*** RECORDS FOR PROCESSING
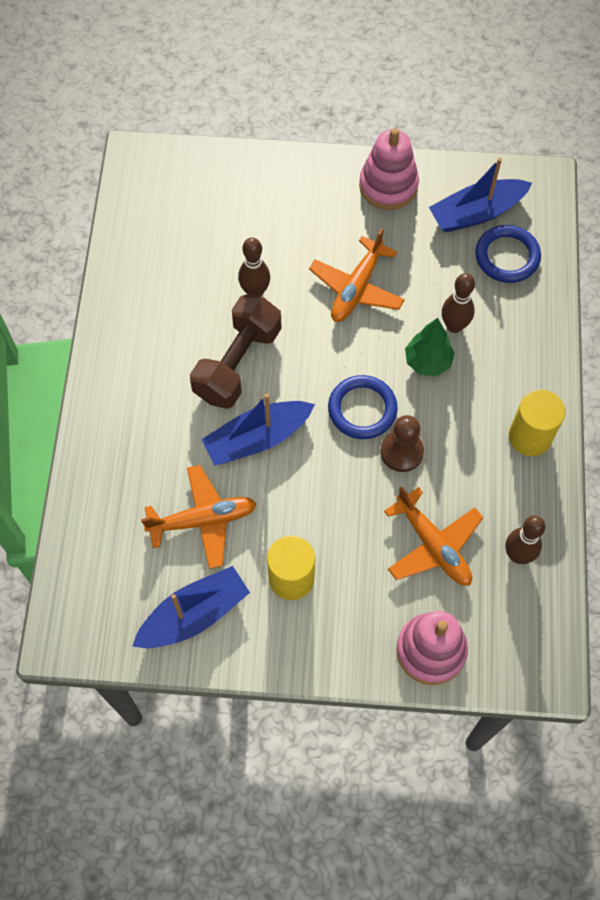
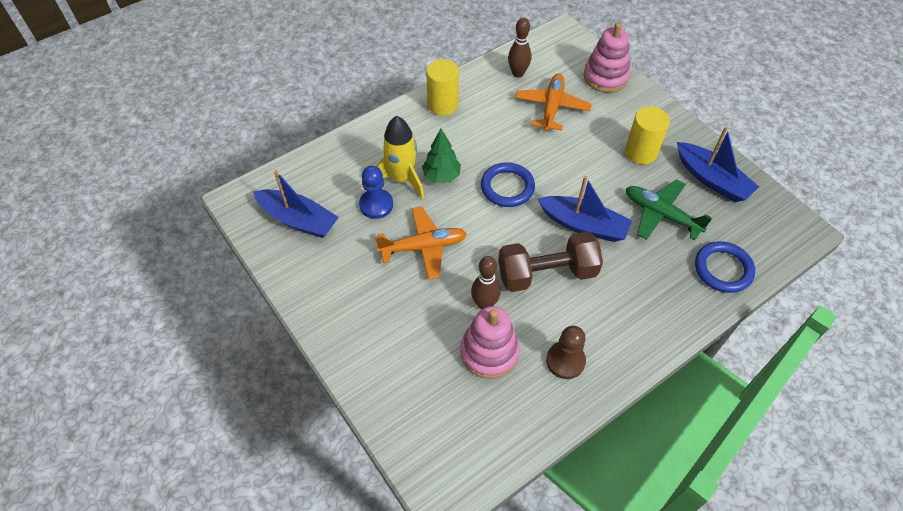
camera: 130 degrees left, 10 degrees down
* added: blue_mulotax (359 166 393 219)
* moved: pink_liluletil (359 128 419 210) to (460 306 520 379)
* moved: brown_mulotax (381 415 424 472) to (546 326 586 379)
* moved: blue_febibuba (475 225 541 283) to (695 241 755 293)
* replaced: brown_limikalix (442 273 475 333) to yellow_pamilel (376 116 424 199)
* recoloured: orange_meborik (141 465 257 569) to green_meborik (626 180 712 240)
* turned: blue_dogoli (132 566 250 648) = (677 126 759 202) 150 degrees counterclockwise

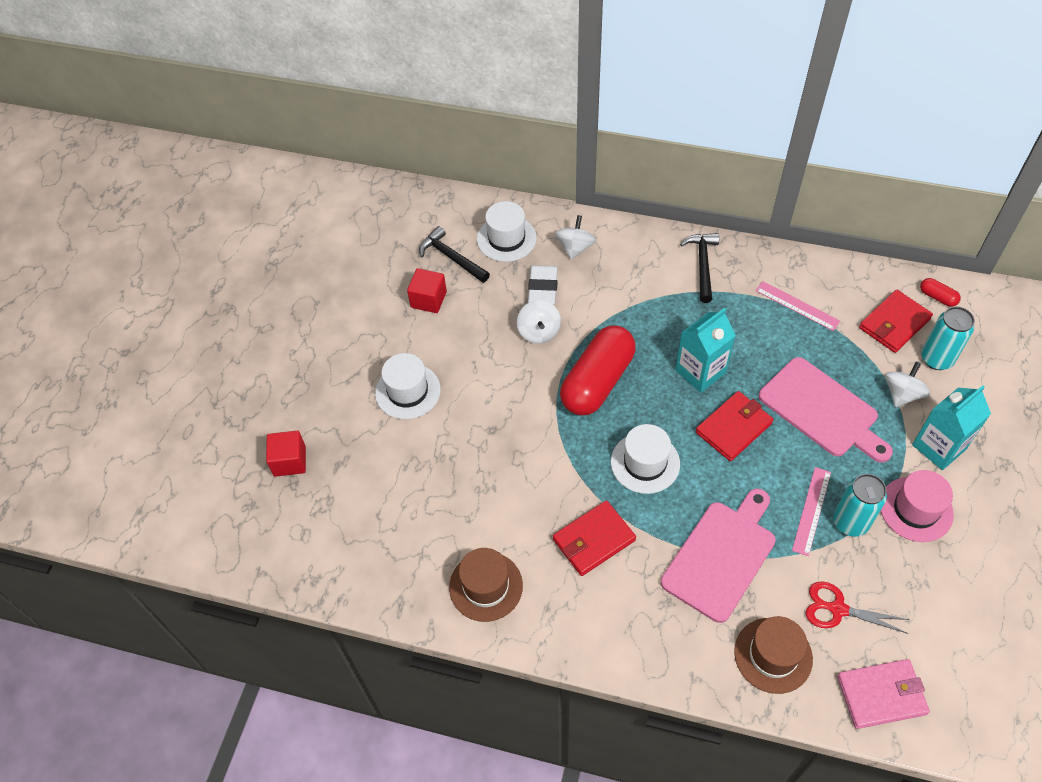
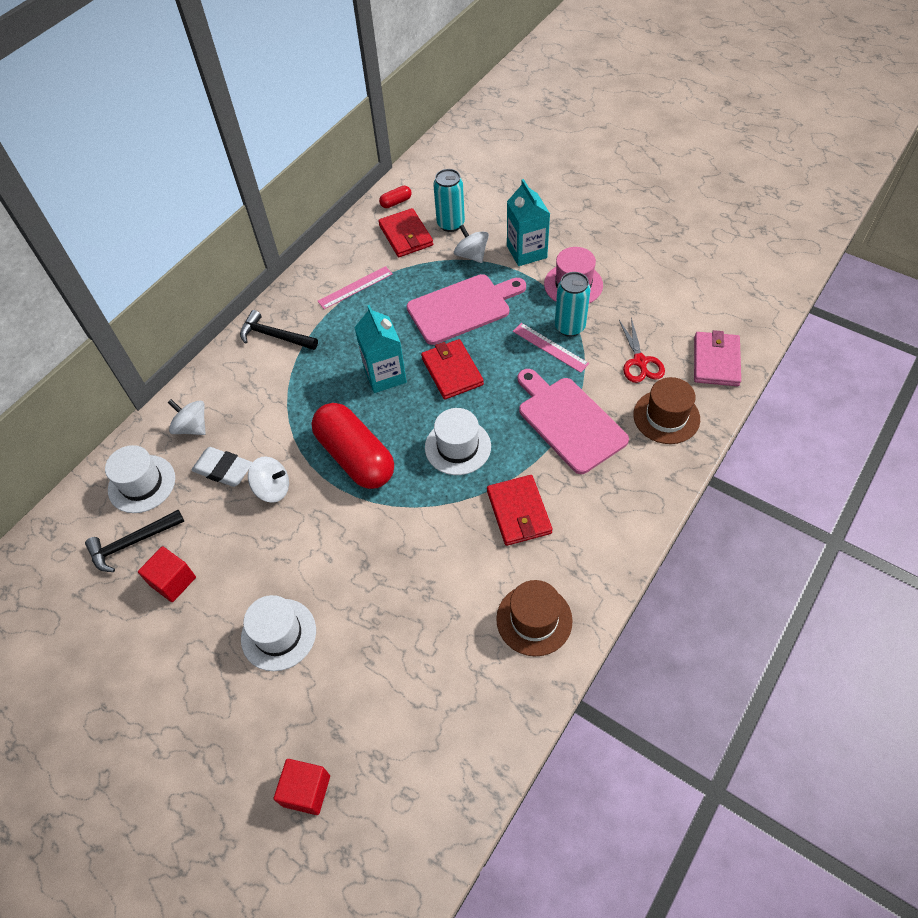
camera: 70 degrees left, 0 degrees up
* turned: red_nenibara (806 582 910 634) = (619 318 665 383) 45 degrees counterclockwise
******
=== PROBLEM DESCRIPTION ===
Each line with the word "moved" in the records above belongs in the result; copy all of them.

=== SOLUTION BELOW ===
* moved: pink_liluletil (359 128 419 210) to (460 306 520 379)
* moved: brown_mulotax (381 415 424 472) to (546 326 586 379)
* moved: blue_febibuba (475 225 541 283) to (695 241 755 293)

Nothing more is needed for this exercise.